§ **Task item**
Reproduce precisely the lines of the listing below, starting with the line that contains "(160, 188) = (354, 218): black" and stopping after the line that contains "(507, 165) = (816, 242): none"; include nothing else.

§ **Task input**
☆ ☆ ☆ ☆ ☆ ☆ ☆
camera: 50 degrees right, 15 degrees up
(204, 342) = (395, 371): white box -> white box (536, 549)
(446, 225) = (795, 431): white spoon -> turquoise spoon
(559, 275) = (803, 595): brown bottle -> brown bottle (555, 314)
☆ ☆ ☆ ☆ ☆ ☆ ☆
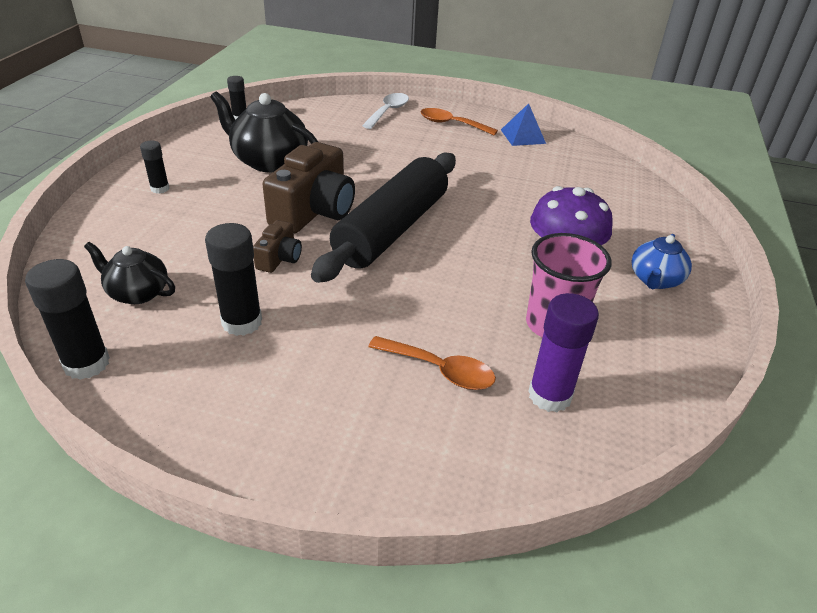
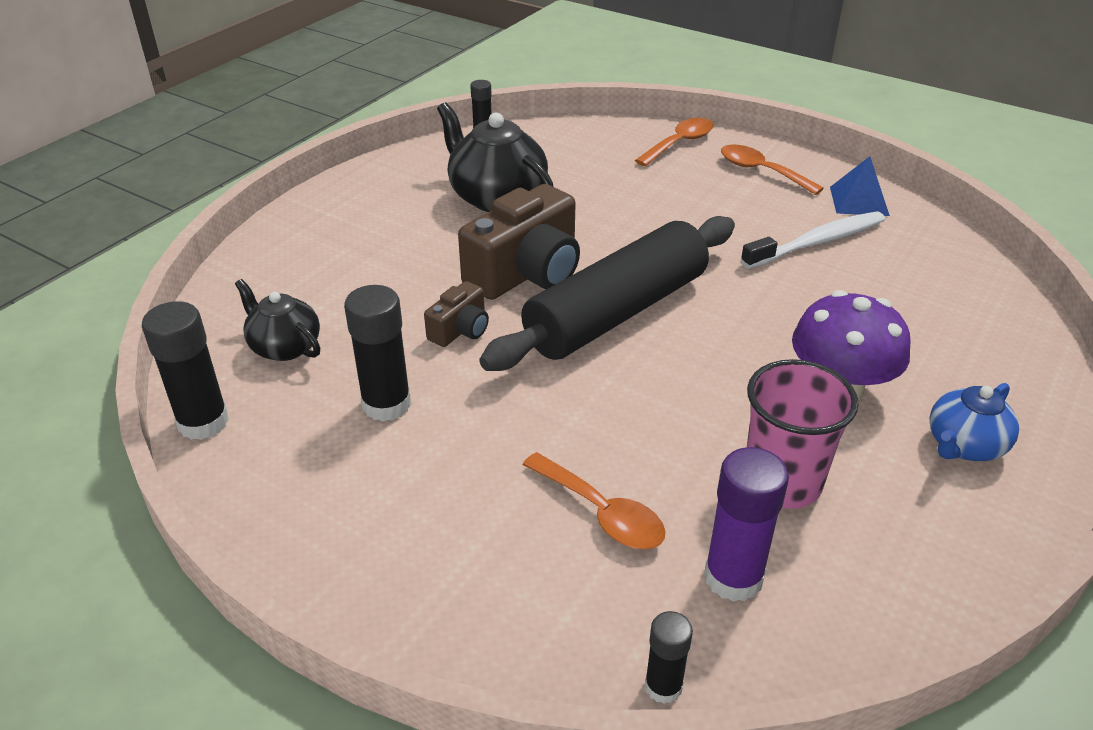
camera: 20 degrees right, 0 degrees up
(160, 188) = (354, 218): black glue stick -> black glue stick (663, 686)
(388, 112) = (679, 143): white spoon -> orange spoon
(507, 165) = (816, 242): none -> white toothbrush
☆ ☆ ☆ ☆ ☆ ☆ ☆
§ **Task output**
(160, 188) = (354, 218): black glue stick -> black glue stick (663, 686)
(388, 112) = (679, 143): white spoon -> orange spoon
(507, 165) = (816, 242): none -> white toothbrush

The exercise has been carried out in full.